Before and after images
------------------------------------------------
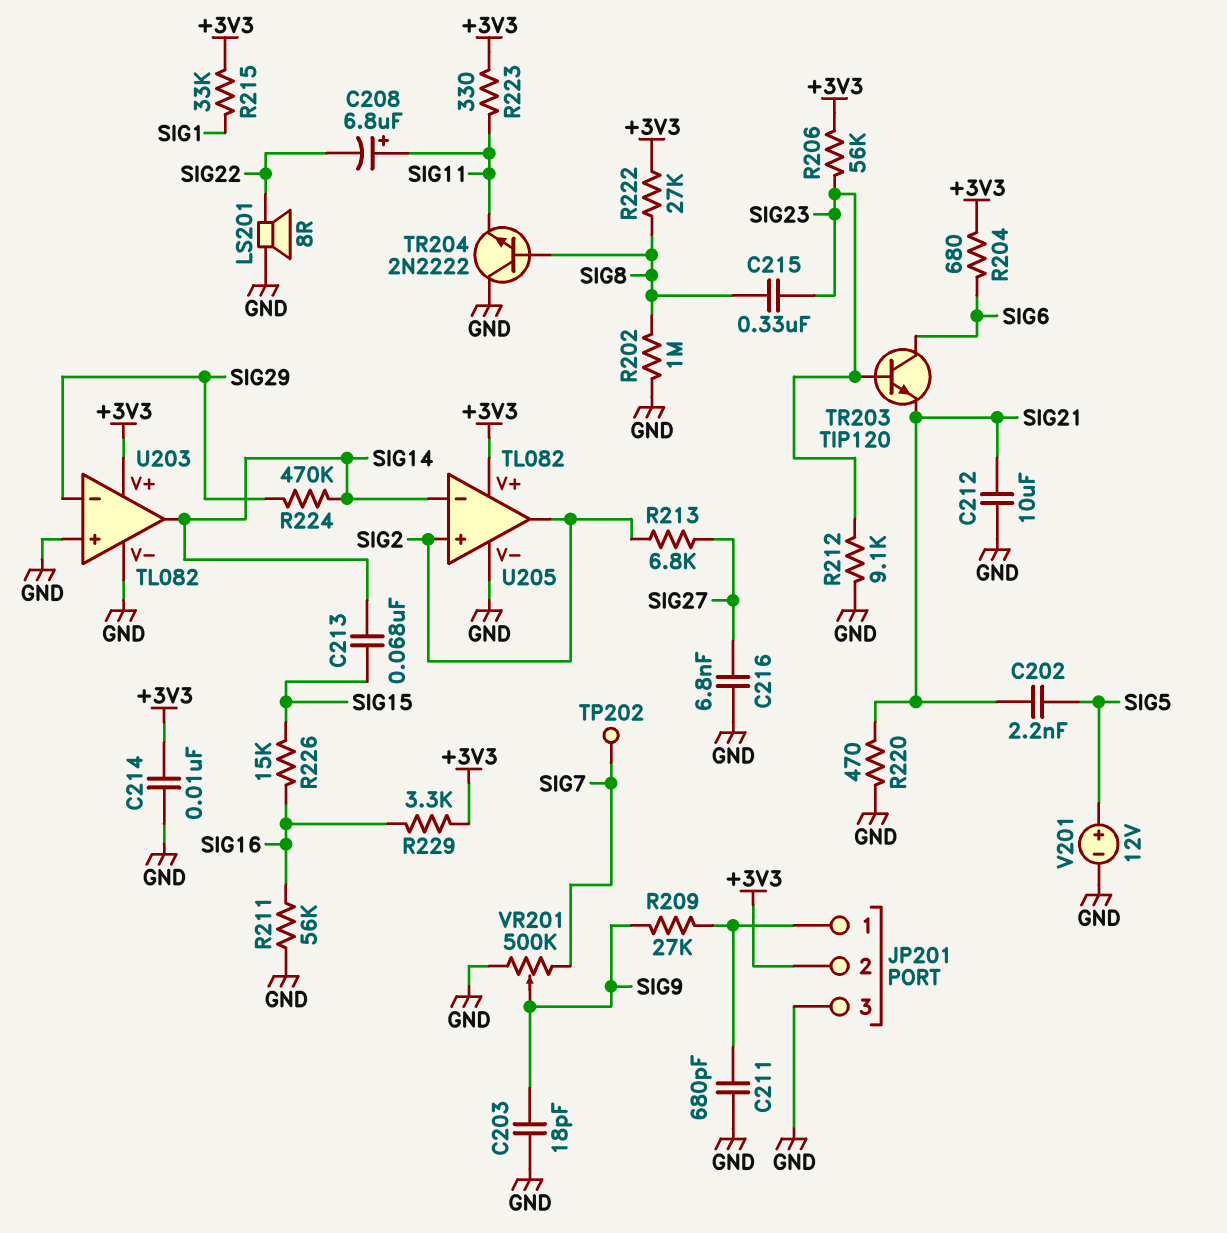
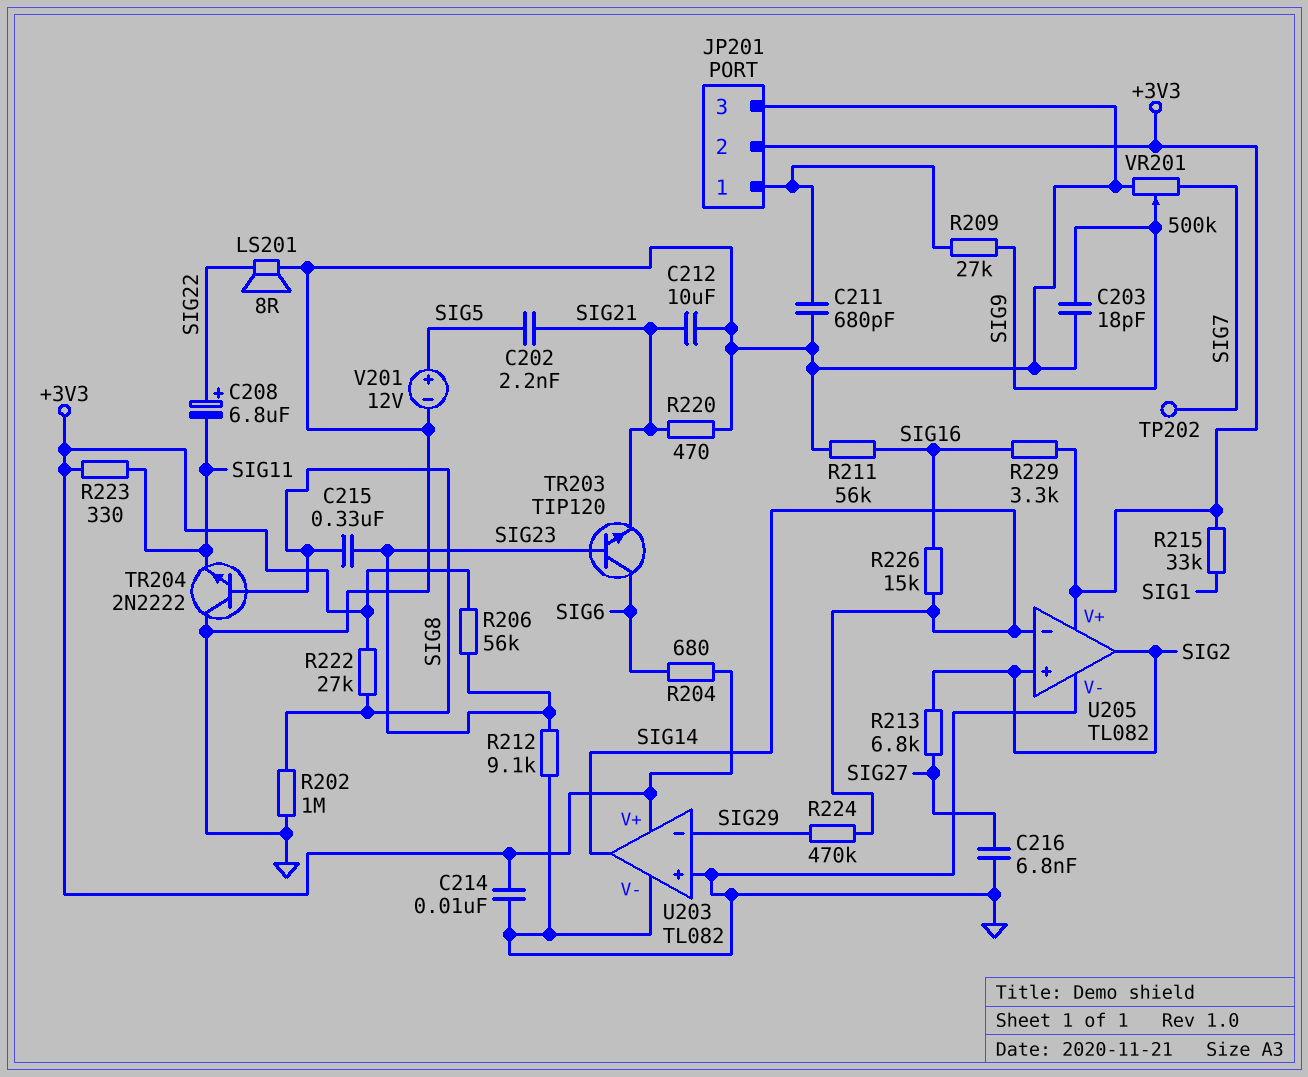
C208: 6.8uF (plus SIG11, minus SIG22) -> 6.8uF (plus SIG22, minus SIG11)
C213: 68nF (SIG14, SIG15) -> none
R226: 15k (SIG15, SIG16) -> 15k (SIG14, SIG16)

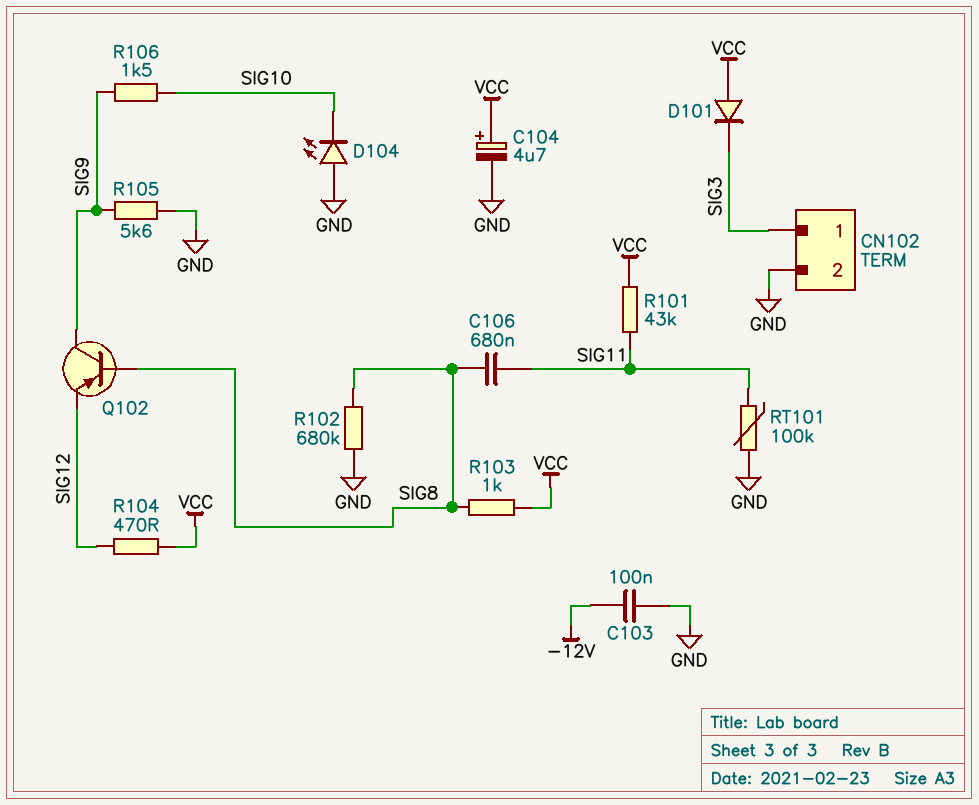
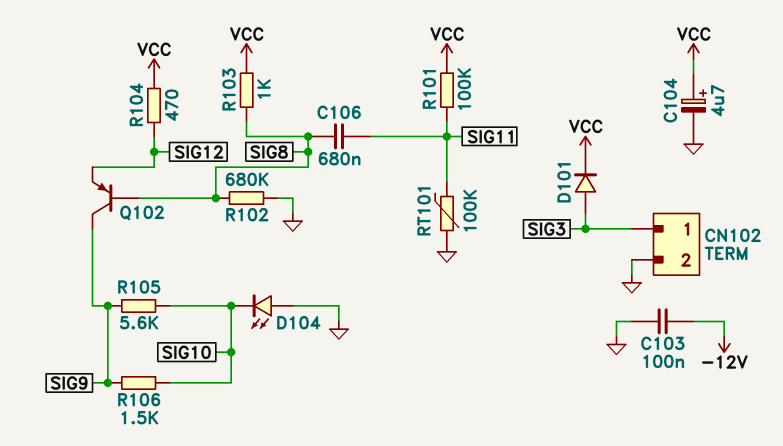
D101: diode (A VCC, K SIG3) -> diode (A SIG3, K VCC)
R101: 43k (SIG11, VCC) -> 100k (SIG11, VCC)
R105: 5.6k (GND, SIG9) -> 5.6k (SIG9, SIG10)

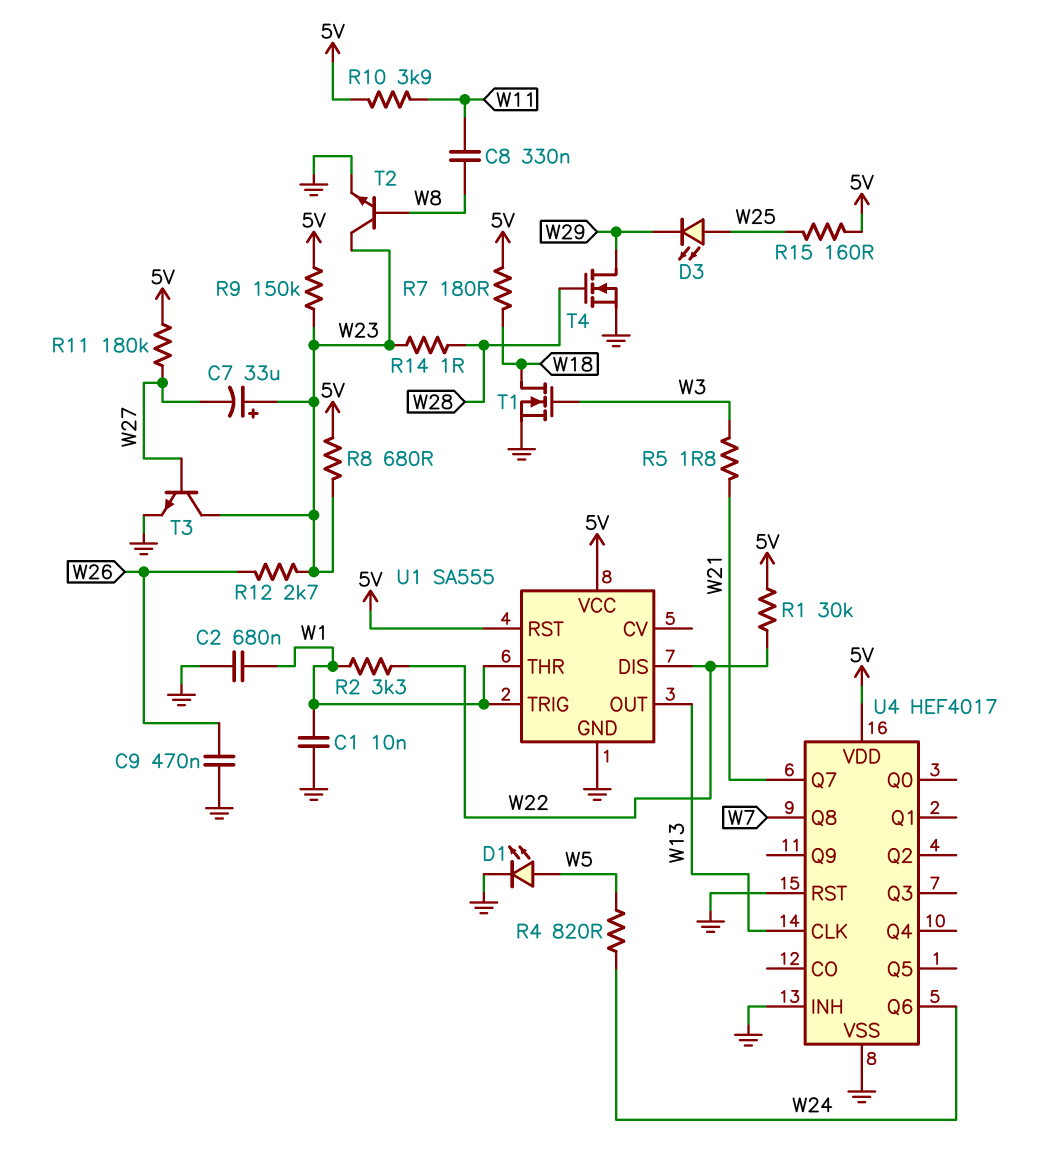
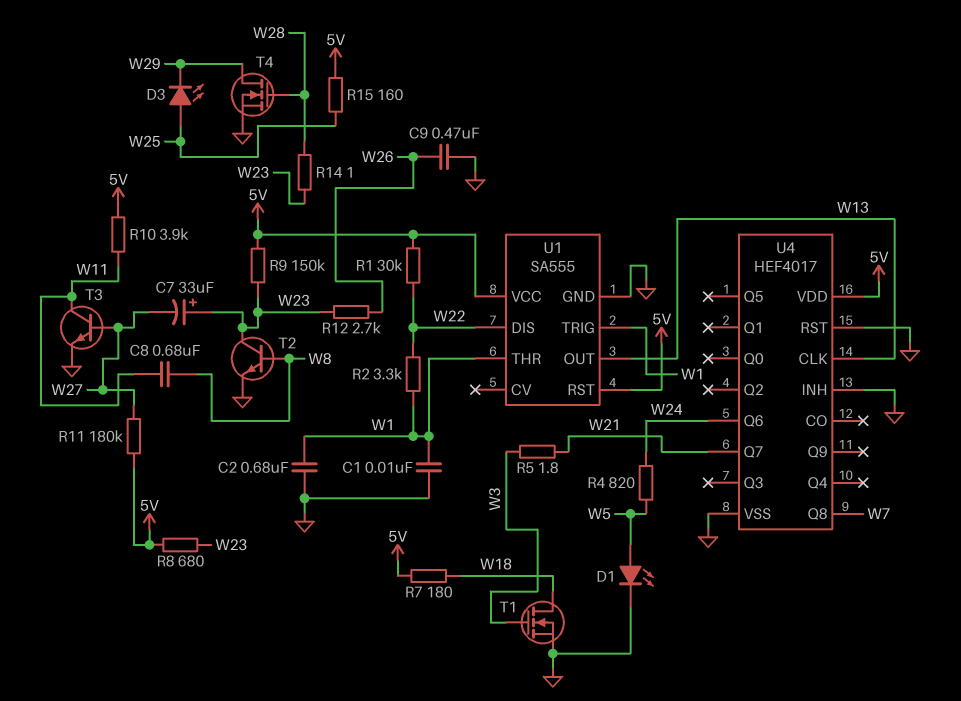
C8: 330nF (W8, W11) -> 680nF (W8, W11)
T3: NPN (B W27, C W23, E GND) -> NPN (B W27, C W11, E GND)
------------------------------------------------
• **Work to complete**: Please print the entries above exactly. Skip every picture.

• **Problem solution**:
C208: 6.8uF (plus SIG11, minus SIG22) -> 6.8uF (plus SIG22, minus SIG11)
C213: 68nF (SIG14, SIG15) -> none
R226: 15k (SIG15, SIG16) -> 15k (SIG14, SIG16)

D101: diode (A VCC, K SIG3) -> diode (A SIG3, K VCC)
R101: 43k (SIG11, VCC) -> 100k (SIG11, VCC)
R105: 5.6k (GND, SIG9) -> 5.6k (SIG9, SIG10)

C8: 330nF (W8, W11) -> 680nF (W8, W11)
T3: NPN (B W27, C W23, E GND) -> NPN (B W27, C W11, E GND)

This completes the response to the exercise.